> **What to do**: Transcribe only the lines from the one containing "U4 pin OB: MB -> MA" through the final line of the entries below, exactly, and exclude the pictures.
_____
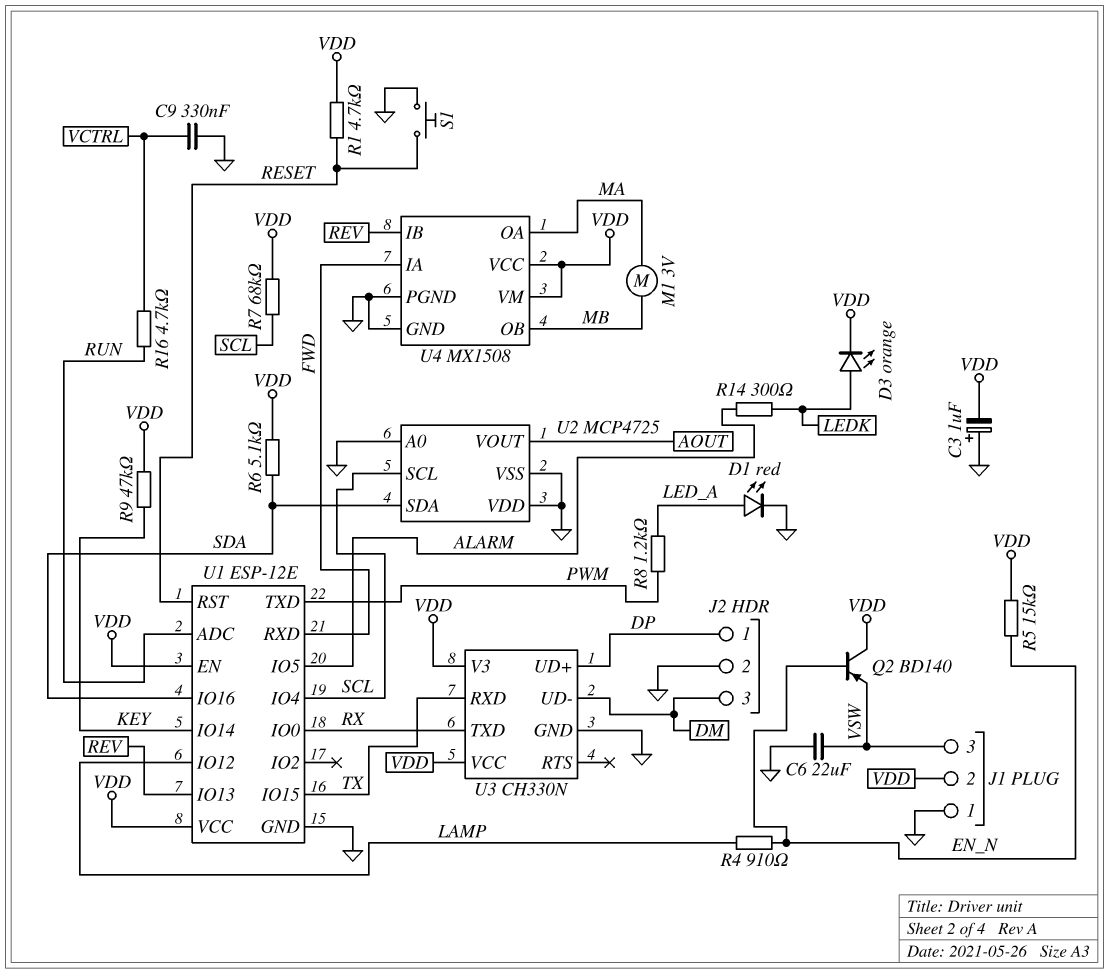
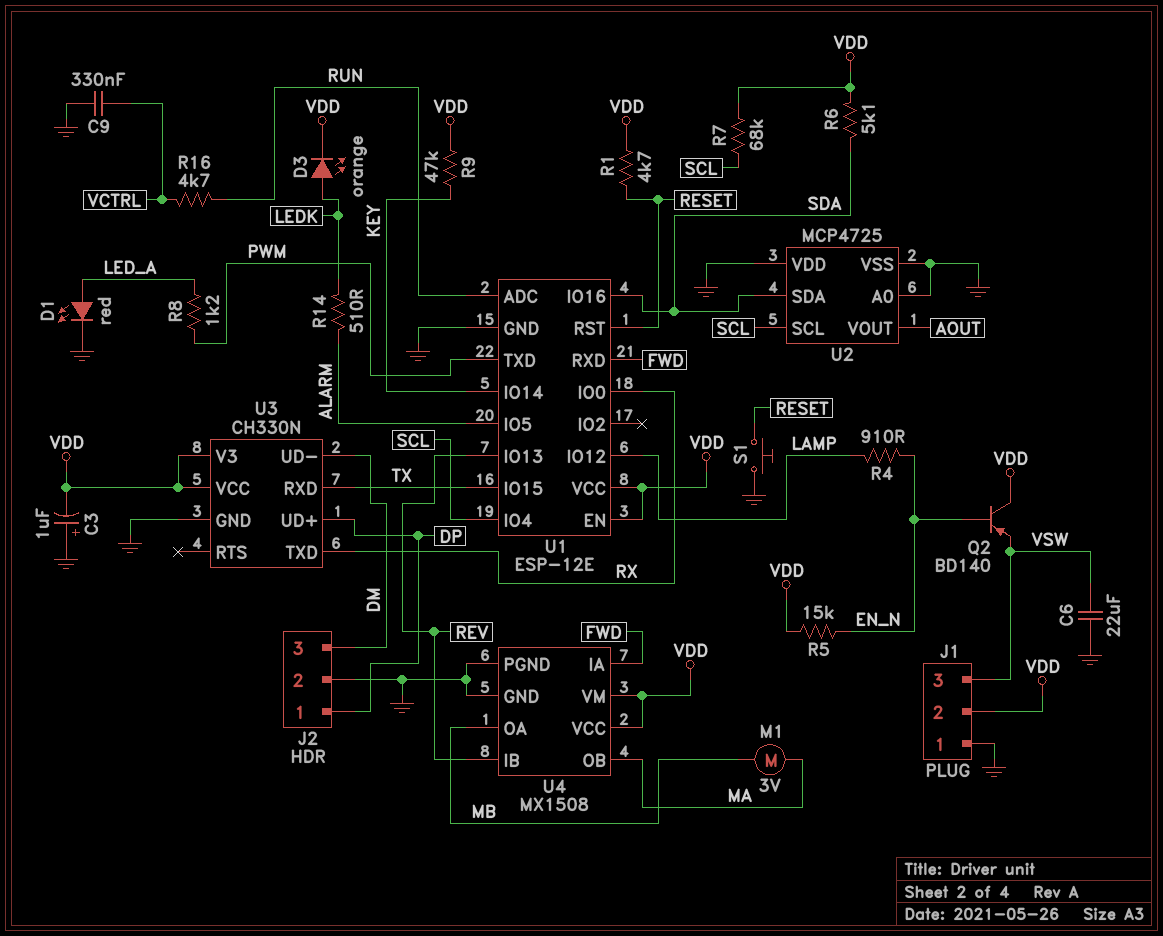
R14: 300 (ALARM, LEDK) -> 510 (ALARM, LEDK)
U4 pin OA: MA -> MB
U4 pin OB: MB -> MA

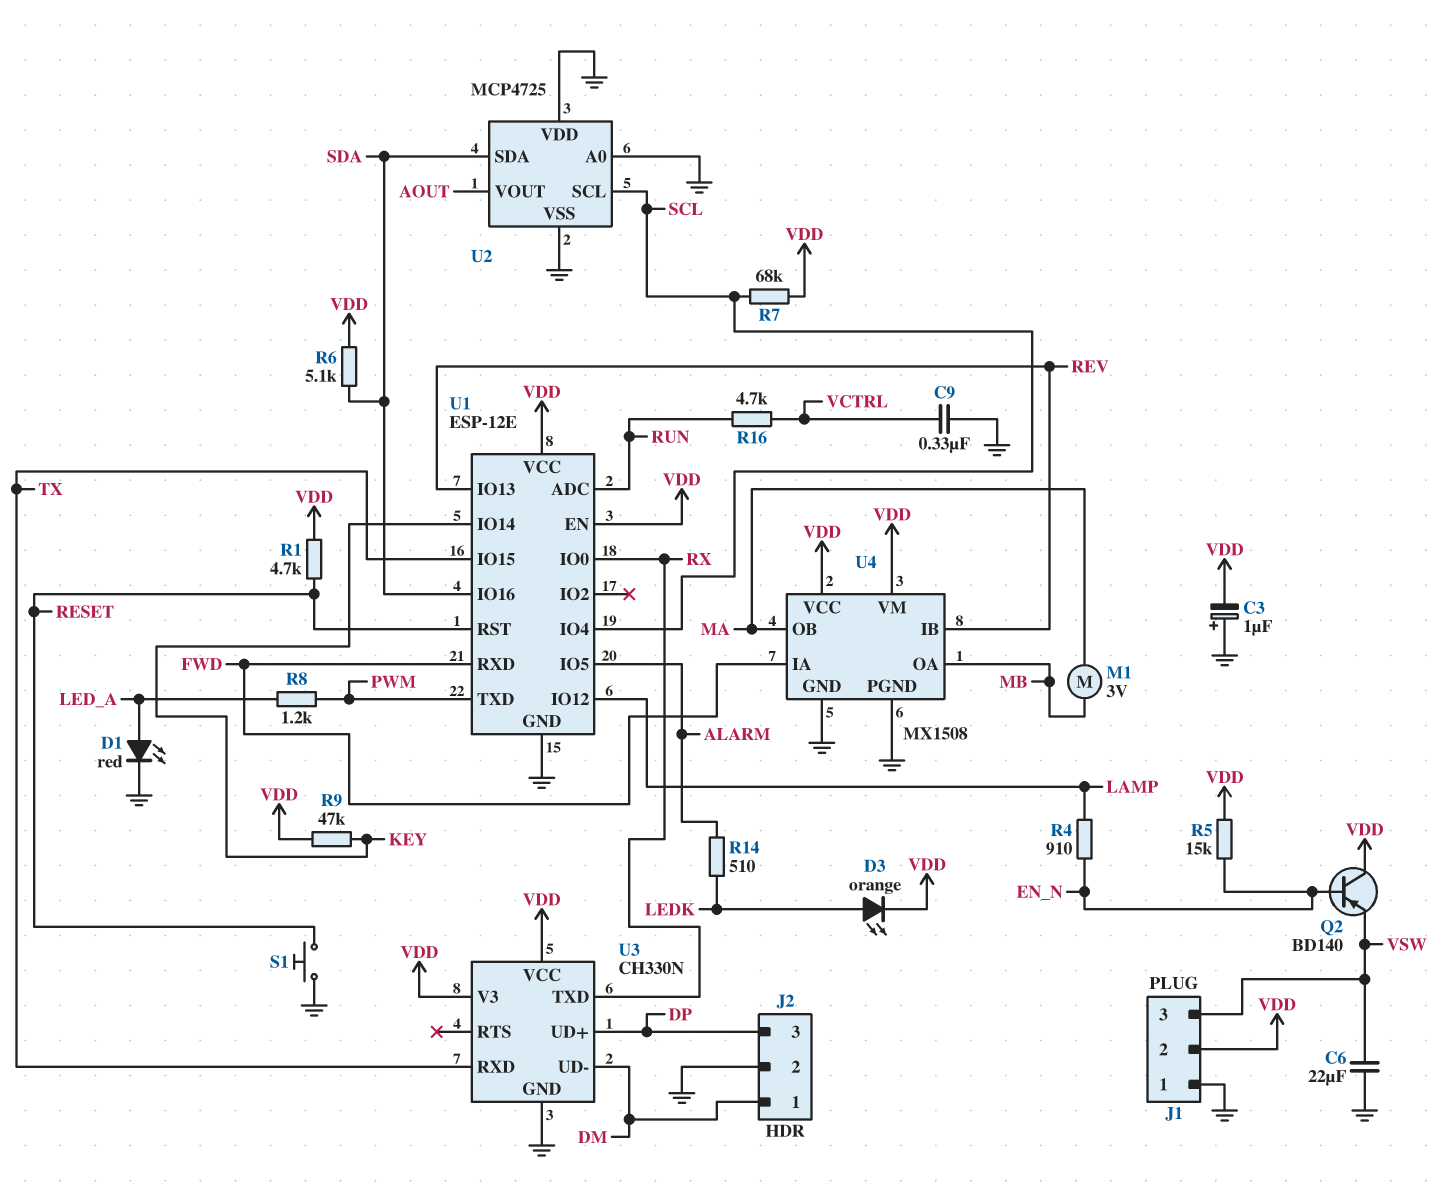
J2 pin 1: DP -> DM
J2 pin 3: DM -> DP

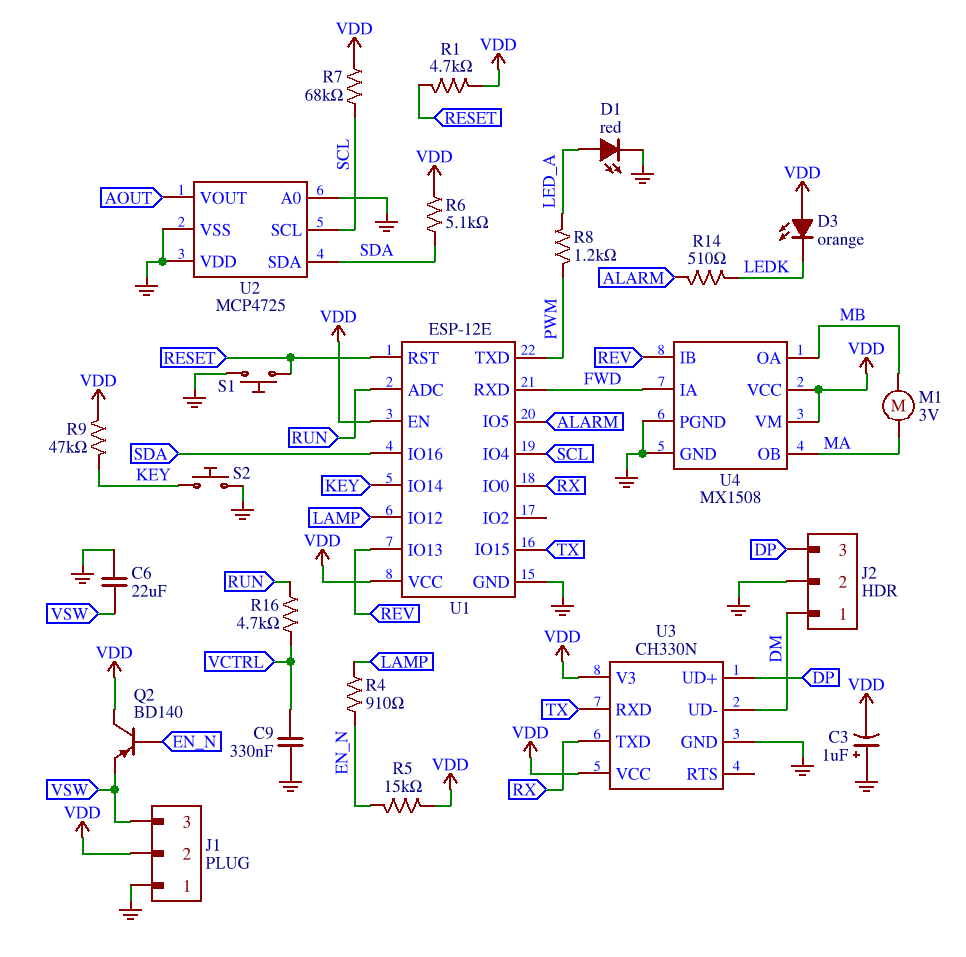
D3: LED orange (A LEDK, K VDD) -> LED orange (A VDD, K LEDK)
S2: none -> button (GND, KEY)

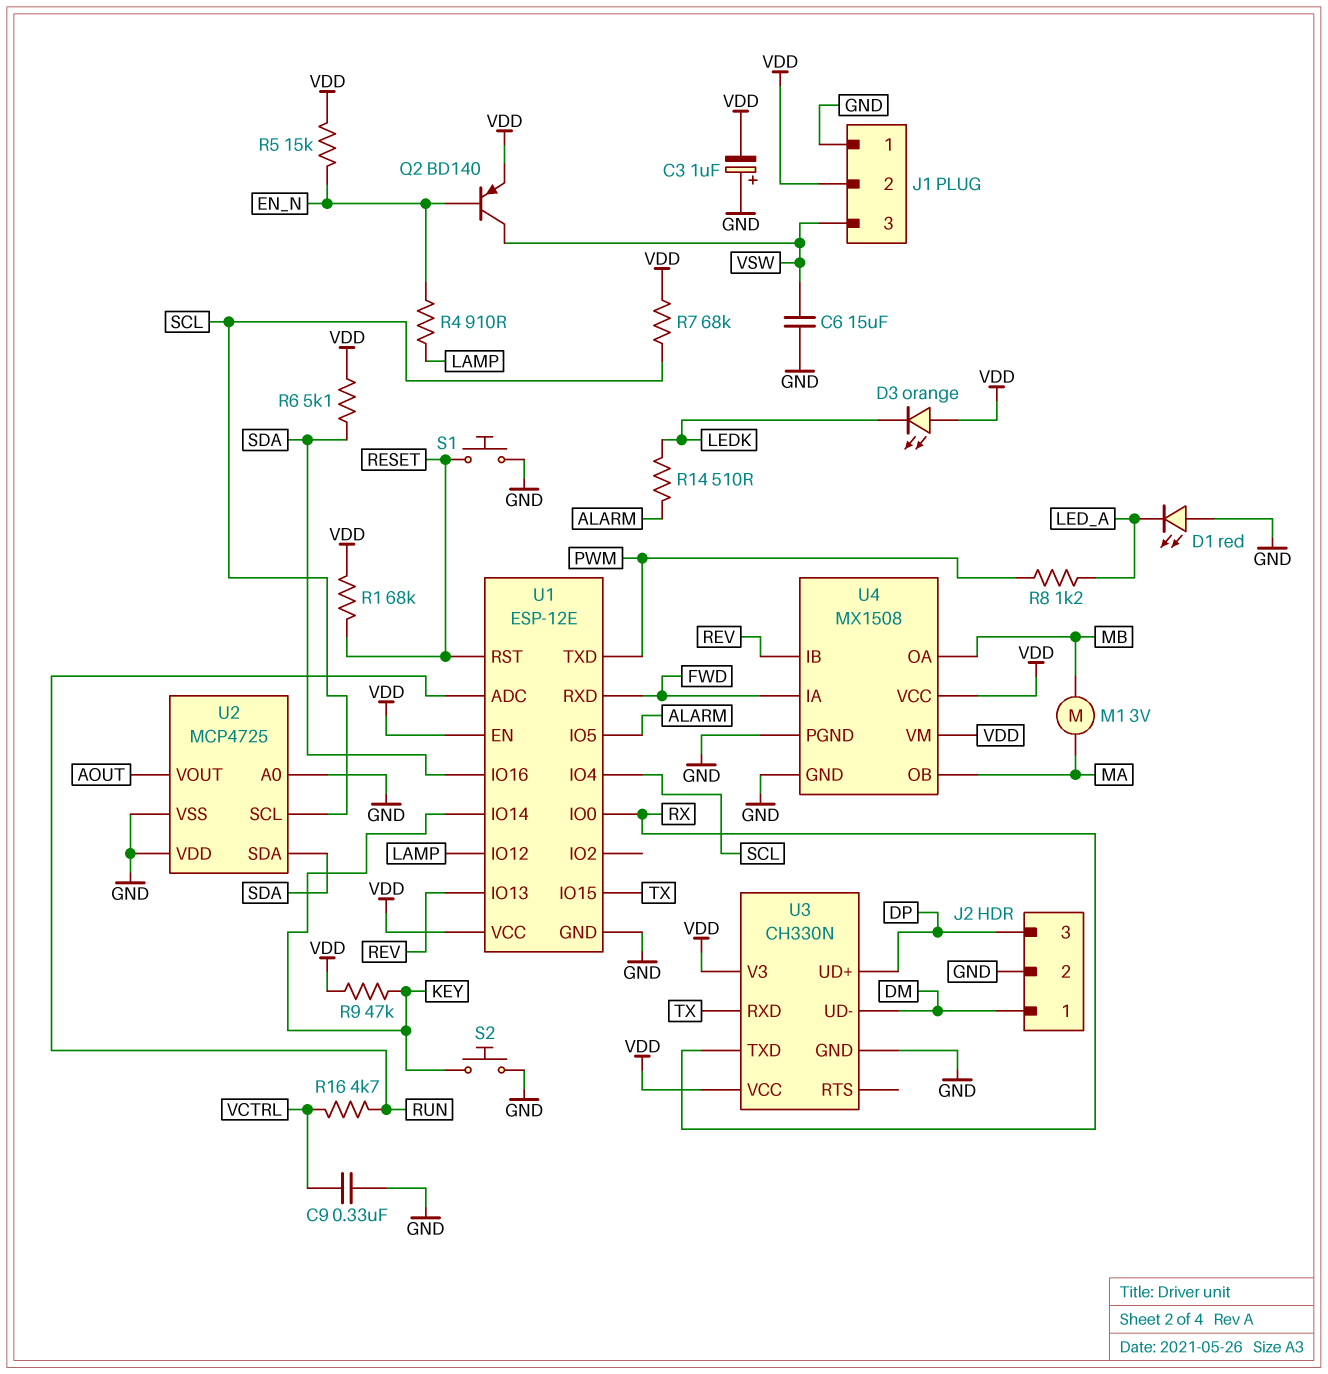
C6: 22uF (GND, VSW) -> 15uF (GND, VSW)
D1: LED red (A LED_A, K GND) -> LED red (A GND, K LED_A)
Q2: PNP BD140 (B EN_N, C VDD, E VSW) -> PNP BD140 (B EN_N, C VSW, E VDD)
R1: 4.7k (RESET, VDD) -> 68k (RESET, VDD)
_____
> **Result of the exercise**:
U4 pin OB: MB -> MA

J2 pin 1: DP -> DM
J2 pin 3: DM -> DP

D3: LED orange (A LEDK, K VDD) -> LED orange (A VDD, K LEDK)
S2: none -> button (GND, KEY)

C6: 22uF (GND, VSW) -> 15uF (GND, VSW)
D1: LED red (A LED_A, K GND) -> LED red (A GND, K LED_A)
Q2: PNP BD140 (B EN_N, C VDD, E VSW) -> PNP BD140 (B EN_N, C VSW, E VDD)
R1: 4.7k (RESET, VDD) -> 68k (RESET, VDD)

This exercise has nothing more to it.